Below are some records; copy them word for word and drop the pictures.

____

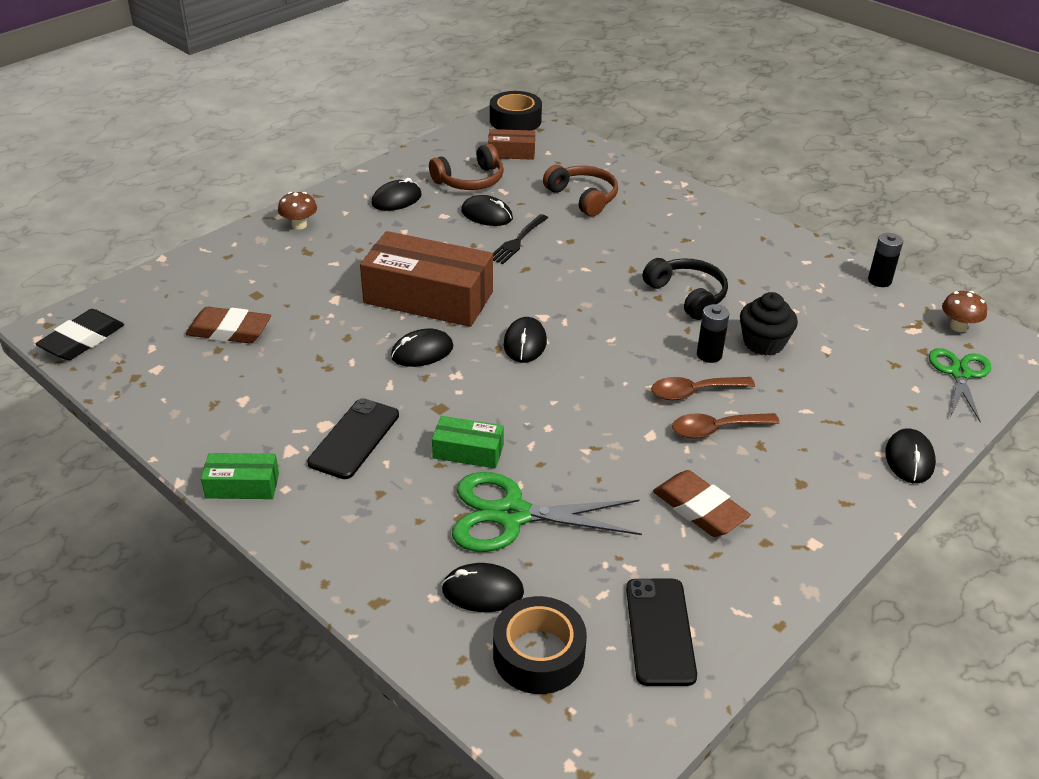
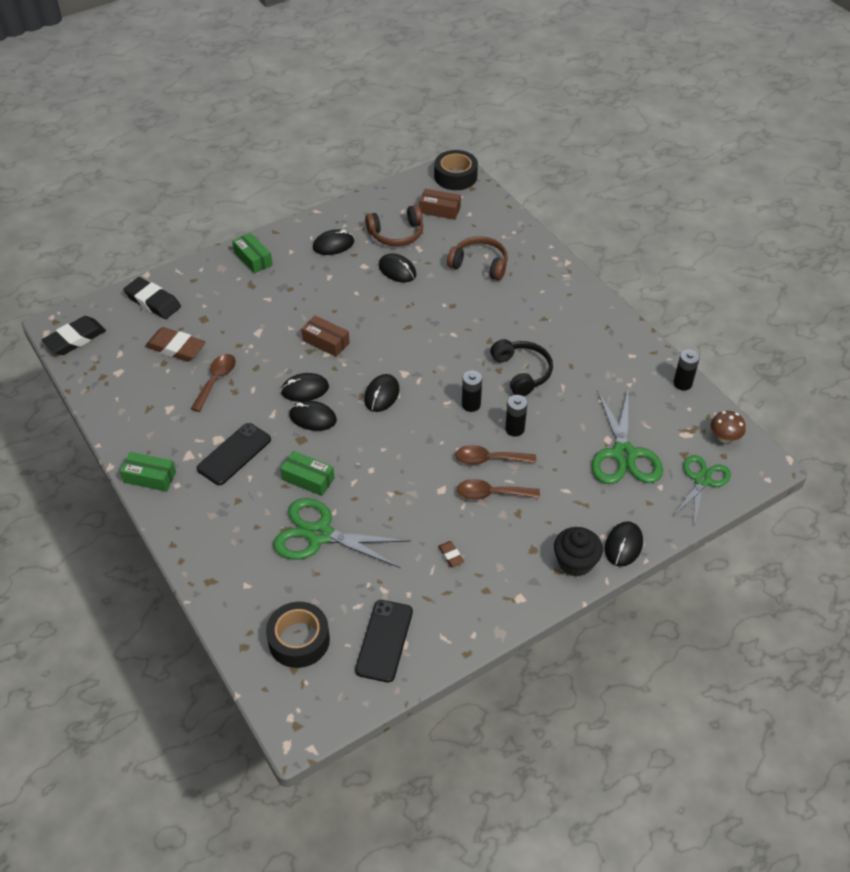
camera: 15 degrees right, 10 degrees up
brown mushroom [278,192,317,229] -> green box [232,232,273,274]
brown box [360,231,493,327] -> brown box [301,315,350,357], size x0.48
black mouse [442,563,524,612] -> black mouse moved to [289,401,337,431]
black fork [493,214,548,264] -> none
brown headphones [543,165,618,216] -> brown headphones turned 45 degrees counterclockwise [447,236,508,281]
brown eraser [653,470,751,537] -> brown eraser [438,541,464,567], size x0.47
black cupcake [740,292,798,356] -> black cupcake moved to [554,527,603,577]
none -> black eraser [123,277,181,319]
none -> brown spoon [191,354,236,412]
none -> black battery [462,371,482,412]
none -> green scissors [591,390,663,484]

____

Solution to this exercise:
camera: 15 degrees right, 10 degrees up
brown mushroom [278,192,317,229] -> green box [232,232,273,274]
brown box [360,231,493,327] -> brown box [301,315,350,357], size x0.48
black mouse [442,563,524,612] -> black mouse moved to [289,401,337,431]
black fork [493,214,548,264] -> none
brown headphones [543,165,618,216] -> brown headphones turned 45 degrees counterclockwise [447,236,508,281]
brown eraser [653,470,751,537] -> brown eraser [438,541,464,567], size x0.47
black cupcake [740,292,798,356] -> black cupcake moved to [554,527,603,577]
none -> black eraser [123,277,181,319]
none -> brown spoon [191,354,236,412]
none -> black battery [462,371,482,412]
none -> green scissors [591,390,663,484]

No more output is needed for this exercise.